TASK:
Look below for the line that has "yellow diamond: rotated 40 degrees clockwise"; output exactly from it through the line that has "red rectangle: moved 2 px down", and leave the pictures out.

== MATERIAL FOR THIS EXERCISE

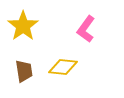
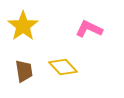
pink L-shape: moved 3 px right; rotated 80 degrees clockwise
yellow diamond: rotated 40 degrees clockwise
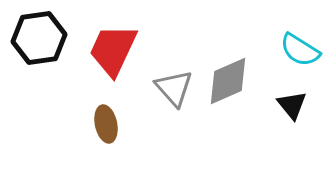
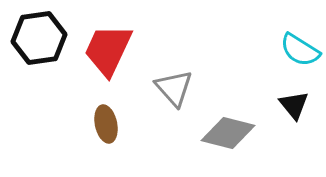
red trapezoid: moved 5 px left
gray diamond: moved 52 px down; rotated 38 degrees clockwise
black triangle: moved 2 px right
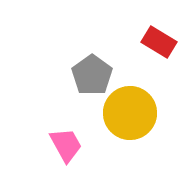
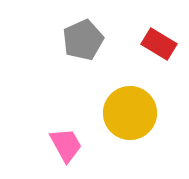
red rectangle: moved 2 px down
gray pentagon: moved 9 px left, 35 px up; rotated 12 degrees clockwise
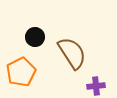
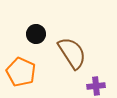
black circle: moved 1 px right, 3 px up
orange pentagon: rotated 20 degrees counterclockwise
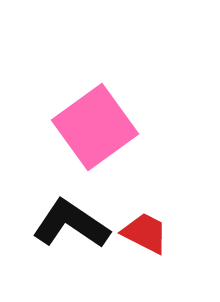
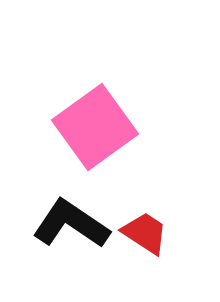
red trapezoid: rotated 6 degrees clockwise
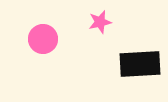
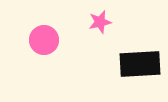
pink circle: moved 1 px right, 1 px down
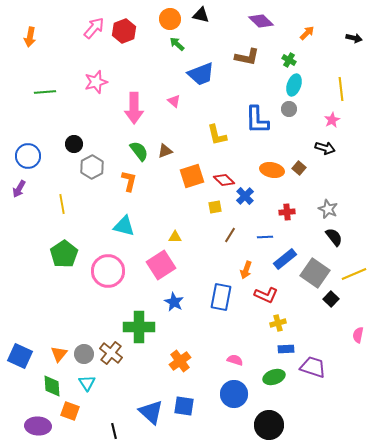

====

TASK OUTPUT:
yellow diamond: rotated 40 degrees clockwise
red trapezoid: moved 5 px left
gray diamond: moved 52 px down; rotated 38 degrees clockwise
black triangle: moved 2 px right
red rectangle: moved 2 px down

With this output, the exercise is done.